TASK DETAILS> Pick out every line in the material below that contains the string "upbow", and copy each one.
□ □ □ □ □
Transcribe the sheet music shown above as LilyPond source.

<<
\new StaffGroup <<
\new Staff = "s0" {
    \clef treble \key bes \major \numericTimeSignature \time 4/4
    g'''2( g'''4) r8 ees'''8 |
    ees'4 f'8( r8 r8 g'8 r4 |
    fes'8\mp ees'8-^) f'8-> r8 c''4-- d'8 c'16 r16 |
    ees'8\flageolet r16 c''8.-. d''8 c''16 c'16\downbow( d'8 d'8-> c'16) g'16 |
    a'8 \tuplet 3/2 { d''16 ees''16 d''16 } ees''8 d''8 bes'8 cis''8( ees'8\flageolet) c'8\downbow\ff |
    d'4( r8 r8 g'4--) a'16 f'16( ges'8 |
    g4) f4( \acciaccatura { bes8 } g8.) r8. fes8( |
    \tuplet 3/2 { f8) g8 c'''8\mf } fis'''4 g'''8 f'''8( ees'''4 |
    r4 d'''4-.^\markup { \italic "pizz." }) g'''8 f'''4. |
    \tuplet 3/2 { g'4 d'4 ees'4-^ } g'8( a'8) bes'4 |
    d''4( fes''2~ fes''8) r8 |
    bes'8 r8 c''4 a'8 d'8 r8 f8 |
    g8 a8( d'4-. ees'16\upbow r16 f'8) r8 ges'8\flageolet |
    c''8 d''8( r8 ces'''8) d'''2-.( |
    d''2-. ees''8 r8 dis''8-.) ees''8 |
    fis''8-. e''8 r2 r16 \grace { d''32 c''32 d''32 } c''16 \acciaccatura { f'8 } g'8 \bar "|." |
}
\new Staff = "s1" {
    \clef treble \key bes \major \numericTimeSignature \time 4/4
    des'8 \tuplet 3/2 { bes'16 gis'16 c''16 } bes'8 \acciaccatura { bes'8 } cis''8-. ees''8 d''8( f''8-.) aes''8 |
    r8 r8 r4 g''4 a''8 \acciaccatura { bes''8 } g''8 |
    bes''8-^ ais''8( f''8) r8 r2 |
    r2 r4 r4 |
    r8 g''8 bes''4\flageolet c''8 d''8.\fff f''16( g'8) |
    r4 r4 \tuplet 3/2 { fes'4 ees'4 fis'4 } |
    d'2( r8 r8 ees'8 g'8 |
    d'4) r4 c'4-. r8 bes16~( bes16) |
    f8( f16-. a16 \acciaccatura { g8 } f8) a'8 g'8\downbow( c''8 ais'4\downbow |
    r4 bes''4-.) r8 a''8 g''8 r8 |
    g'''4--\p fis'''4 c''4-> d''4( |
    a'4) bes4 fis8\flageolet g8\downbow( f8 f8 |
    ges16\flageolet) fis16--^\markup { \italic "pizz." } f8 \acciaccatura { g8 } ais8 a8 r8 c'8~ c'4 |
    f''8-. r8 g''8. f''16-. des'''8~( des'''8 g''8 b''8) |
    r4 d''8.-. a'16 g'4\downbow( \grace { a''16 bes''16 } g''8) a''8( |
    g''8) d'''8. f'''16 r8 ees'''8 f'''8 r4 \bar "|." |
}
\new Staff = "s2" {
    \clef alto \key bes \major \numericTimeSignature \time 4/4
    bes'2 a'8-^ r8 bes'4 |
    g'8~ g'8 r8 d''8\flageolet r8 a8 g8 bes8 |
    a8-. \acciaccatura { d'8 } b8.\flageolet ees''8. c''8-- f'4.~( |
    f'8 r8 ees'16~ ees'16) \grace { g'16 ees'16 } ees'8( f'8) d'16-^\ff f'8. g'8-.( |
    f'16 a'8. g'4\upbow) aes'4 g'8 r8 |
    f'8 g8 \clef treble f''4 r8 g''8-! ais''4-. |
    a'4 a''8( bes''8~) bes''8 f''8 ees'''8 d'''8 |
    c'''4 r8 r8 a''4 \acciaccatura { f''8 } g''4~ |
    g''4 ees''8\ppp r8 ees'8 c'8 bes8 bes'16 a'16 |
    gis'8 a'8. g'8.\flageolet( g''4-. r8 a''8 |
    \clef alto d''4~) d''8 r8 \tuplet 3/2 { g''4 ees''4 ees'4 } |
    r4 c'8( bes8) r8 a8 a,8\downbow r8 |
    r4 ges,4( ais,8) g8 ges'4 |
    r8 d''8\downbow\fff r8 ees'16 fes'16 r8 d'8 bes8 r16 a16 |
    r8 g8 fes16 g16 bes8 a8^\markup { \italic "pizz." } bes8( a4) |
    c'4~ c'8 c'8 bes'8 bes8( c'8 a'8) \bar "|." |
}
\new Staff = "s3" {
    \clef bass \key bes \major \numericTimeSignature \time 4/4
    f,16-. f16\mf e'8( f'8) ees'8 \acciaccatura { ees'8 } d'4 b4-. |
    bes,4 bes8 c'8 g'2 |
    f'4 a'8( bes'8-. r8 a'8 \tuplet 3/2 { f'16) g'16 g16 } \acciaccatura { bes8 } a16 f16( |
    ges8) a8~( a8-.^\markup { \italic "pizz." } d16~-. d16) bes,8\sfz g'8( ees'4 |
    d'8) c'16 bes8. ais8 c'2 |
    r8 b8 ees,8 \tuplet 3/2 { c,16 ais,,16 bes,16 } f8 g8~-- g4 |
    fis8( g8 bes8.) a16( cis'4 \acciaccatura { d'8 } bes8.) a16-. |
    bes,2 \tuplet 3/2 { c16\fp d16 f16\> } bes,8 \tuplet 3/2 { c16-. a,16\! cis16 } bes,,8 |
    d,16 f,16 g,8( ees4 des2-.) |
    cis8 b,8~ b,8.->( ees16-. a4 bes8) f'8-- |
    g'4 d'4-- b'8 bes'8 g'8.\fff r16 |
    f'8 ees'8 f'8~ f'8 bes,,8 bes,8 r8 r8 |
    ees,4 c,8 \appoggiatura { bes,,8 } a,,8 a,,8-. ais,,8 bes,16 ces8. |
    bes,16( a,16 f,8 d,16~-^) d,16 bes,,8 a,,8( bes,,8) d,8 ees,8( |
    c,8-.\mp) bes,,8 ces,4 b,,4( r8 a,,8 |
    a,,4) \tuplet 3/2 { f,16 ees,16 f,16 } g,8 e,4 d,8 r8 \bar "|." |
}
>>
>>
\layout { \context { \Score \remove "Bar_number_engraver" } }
□ □ □ □ □
EXERCISE RESULT>
    g8 a8( d'4-. ees'16\upbow r16 f'8) r8 ges'8\flageolet |
    f'16 a'8. g'4\upbow) aes'4 g'8 r8 |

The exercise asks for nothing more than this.